(Data for review begins)

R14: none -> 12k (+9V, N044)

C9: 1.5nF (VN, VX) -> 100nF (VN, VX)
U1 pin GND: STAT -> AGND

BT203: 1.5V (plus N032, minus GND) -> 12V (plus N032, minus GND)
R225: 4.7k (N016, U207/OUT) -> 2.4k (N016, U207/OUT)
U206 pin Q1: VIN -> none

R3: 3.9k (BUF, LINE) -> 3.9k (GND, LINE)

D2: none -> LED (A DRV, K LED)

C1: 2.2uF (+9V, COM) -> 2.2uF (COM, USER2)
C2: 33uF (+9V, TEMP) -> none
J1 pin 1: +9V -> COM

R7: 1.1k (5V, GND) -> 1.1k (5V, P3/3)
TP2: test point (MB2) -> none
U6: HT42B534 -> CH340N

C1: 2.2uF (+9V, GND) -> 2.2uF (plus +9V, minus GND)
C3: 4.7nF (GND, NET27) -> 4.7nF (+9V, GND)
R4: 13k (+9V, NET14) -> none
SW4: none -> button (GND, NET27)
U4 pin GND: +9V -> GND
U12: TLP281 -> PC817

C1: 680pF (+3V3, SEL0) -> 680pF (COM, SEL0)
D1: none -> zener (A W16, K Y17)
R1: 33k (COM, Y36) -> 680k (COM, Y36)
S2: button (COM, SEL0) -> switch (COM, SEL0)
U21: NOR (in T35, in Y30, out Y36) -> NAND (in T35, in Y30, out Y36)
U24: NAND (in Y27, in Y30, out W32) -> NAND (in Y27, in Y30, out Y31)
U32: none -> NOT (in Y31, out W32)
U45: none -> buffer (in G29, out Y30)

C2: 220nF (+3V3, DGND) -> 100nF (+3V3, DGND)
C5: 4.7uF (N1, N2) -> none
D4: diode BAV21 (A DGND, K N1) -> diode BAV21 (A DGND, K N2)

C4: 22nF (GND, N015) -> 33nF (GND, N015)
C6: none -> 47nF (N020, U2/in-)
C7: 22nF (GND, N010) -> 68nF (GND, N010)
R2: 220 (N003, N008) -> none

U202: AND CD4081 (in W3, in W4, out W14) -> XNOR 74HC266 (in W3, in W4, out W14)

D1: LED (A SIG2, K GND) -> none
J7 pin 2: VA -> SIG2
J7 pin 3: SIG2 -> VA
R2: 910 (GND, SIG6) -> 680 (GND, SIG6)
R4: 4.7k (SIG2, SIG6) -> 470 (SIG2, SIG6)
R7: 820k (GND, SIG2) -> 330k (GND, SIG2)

(Data for review ends)

[Goal of the exercise]
Print the entries exactly.

[Task response]
R14: none -> 12k (+9V, N044)

C9: 1.5nF (VN, VX) -> 100nF (VN, VX)
U1 pin GND: STAT -> AGND

BT203: 1.5V (plus N032, minus GND) -> 12V (plus N032, minus GND)
R225: 4.7k (N016, U207/OUT) -> 2.4k (N016, U207/OUT)
U206 pin Q1: VIN -> none

R3: 3.9k (BUF, LINE) -> 3.9k (GND, LINE)

D2: none -> LED (A DRV, K LED)

C1: 2.2uF (+9V, COM) -> 2.2uF (COM, USER2)
C2: 33uF (+9V, TEMP) -> none
J1 pin 1: +9V -> COM

R7: 1.1k (5V, GND) -> 1.1k (5V, P3/3)
TP2: test point (MB2) -> none
U6: HT42B534 -> CH340N

C1: 2.2uF (+9V, GND) -> 2.2uF (plus +9V, minus GND)
C3: 4.7nF (GND, NET27) -> 4.7nF (+9V, GND)
R4: 13k (+9V, NET14) -> none
SW4: none -> button (GND, NET27)
U4 pin GND: +9V -> GND
U12: TLP281 -> PC817

C1: 680pF (+3V3, SEL0) -> 680pF (COM, SEL0)
D1: none -> zener (A W16, K Y17)
R1: 33k (COM, Y36) -> 680k (COM, Y36)
S2: button (COM, SEL0) -> switch (COM, SEL0)
U21: NOR (in T35, in Y30, out Y36) -> NAND (in T35, in Y30, out Y36)
U24: NAND (in Y27, in Y30, out W32) -> NAND (in Y27, in Y30, out Y31)
U32: none -> NOT (in Y31, out W32)
U45: none -> buffer (in G29, out Y30)

C2: 220nF (+3V3, DGND) -> 100nF (+3V3, DGND)
C5: 4.7uF (N1, N2) -> none
D4: diode BAV21 (A DGND, K N1) -> diode BAV21 (A DGND, K N2)

C4: 22nF (GND, N015) -> 33nF (GND, N015)
C6: none -> 47nF (N020, U2/in-)
C7: 22nF (GND, N010) -> 68nF (GND, N010)
R2: 220 (N003, N008) -> none

U202: AND CD4081 (in W3, in W4, out W14) -> XNOR 74HC266 (in W3, in W4, out W14)

D1: LED (A SIG2, K GND) -> none
J7 pin 2: VA -> SIG2
J7 pin 3: SIG2 -> VA
R2: 910 (GND, SIG6) -> 680 (GND, SIG6)
R4: 4.7k (SIG2, SIG6) -> 470 (SIG2, SIG6)
R7: 820k (GND, SIG2) -> 330k (GND, SIG2)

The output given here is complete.